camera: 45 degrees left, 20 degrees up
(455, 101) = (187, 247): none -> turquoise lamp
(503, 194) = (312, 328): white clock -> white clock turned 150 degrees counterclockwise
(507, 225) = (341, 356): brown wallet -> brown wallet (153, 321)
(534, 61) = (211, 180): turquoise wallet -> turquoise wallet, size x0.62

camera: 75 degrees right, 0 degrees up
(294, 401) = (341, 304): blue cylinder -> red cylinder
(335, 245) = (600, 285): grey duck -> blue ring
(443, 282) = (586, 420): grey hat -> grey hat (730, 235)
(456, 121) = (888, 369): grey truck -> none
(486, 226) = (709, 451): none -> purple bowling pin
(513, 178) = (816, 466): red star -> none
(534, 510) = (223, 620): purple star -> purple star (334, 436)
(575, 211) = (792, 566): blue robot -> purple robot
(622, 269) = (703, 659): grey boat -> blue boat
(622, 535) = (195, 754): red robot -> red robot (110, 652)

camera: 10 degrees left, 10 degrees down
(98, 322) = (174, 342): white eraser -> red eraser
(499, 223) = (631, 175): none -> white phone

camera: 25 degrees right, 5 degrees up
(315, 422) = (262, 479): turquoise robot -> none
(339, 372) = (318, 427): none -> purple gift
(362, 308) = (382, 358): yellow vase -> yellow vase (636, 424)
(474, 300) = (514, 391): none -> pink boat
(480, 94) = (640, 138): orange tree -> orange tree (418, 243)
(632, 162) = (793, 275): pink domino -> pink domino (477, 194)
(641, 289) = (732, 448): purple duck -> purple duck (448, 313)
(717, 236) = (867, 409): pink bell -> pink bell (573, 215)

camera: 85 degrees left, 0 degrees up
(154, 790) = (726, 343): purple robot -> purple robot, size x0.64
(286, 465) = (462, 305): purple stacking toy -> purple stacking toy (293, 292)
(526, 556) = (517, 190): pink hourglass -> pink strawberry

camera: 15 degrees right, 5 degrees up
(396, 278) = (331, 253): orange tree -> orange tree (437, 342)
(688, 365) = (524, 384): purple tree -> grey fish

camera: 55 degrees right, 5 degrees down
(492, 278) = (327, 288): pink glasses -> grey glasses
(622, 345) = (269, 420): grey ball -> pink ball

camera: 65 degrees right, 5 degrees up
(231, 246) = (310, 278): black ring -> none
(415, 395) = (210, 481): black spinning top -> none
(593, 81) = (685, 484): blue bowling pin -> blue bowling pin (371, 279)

• Task requirements: Each record must be duplicated exactly, with none missing.

• Final answer:
camera: 45 degrees left, 20 degrees up
(455, 101) = (187, 247): none -> turquoise lamp
(503, 194) = (312, 328): white clock -> white clock turned 150 degrees counterclockwise
(507, 225) = (341, 356): brown wallet -> brown wallet (153, 321)
(534, 61) = (211, 180): turquoise wallet -> turquoise wallet, size x0.62

camera: 75 degrees right, 0 degrees up
(294, 401) = (341, 304): blue cylinder -> red cylinder
(335, 245) = (600, 285): grey duck -> blue ring
(443, 282) = (586, 420): grey hat -> grey hat (730, 235)
(456, 121) = (888, 369): grey truck -> none
(486, 226) = (709, 451): none -> purple bowling pin
(513, 178) = (816, 466): red star -> none
(534, 510) = (223, 620): purple star -> purple star (334, 436)
(575, 211) = (792, 566): blue robot -> purple robot
(622, 269) = (703, 659): grey boat -> blue boat
(622, 535) = (195, 754): red robot -> red robot (110, 652)

camera: 10 degrees left, 10 degrees down
(98, 322) = (174, 342): white eraser -> red eraser
(499, 223) = (631, 175): none -> white phone

camera: 25 degrees right, 5 degrees up
(315, 422) = (262, 479): turquoise robot -> none
(339, 372) = (318, 427): none -> purple gift
(362, 308) = (382, 358): yellow vase -> yellow vase (636, 424)
(474, 300) = (514, 391): none -> pink boat
(480, 94) = (640, 138): orange tree -> orange tree (418, 243)
(632, 162) = (793, 275): pink domino -> pink domino (477, 194)
(641, 289) = (732, 448): purple duck -> purple duck (448, 313)
(717, 236) = (867, 409): pink bell -> pink bell (573, 215)

camera: 85 degrees left, 0 degrees up
(154, 790) = (726, 343): purple robot -> purple robot, size x0.64
(286, 465) = (462, 305): purple stacking toy -> purple stacking toy (293, 292)
(526, 556) = (517, 190): pink hourglass -> pink strawberry

camera: 15 degrees right, 5 degrees up
(396, 278) = (331, 253): orange tree -> orange tree (437, 342)
(688, 365) = (524, 384): purple tree -> grey fish

camera: 55 degrees right, 5 degrees down
(492, 278) = (327, 288): pink glasses -> grey glasses
(622, 345) = (269, 420): grey ball -> pink ball

camera: 65 degrees right, 5 degrees up
(231, 246) = (310, 278): black ring -> none
(415, 395) = (210, 481): black spinning top -> none
(593, 81) = (685, 484): blue bowling pin -> blue bowling pin (371, 279)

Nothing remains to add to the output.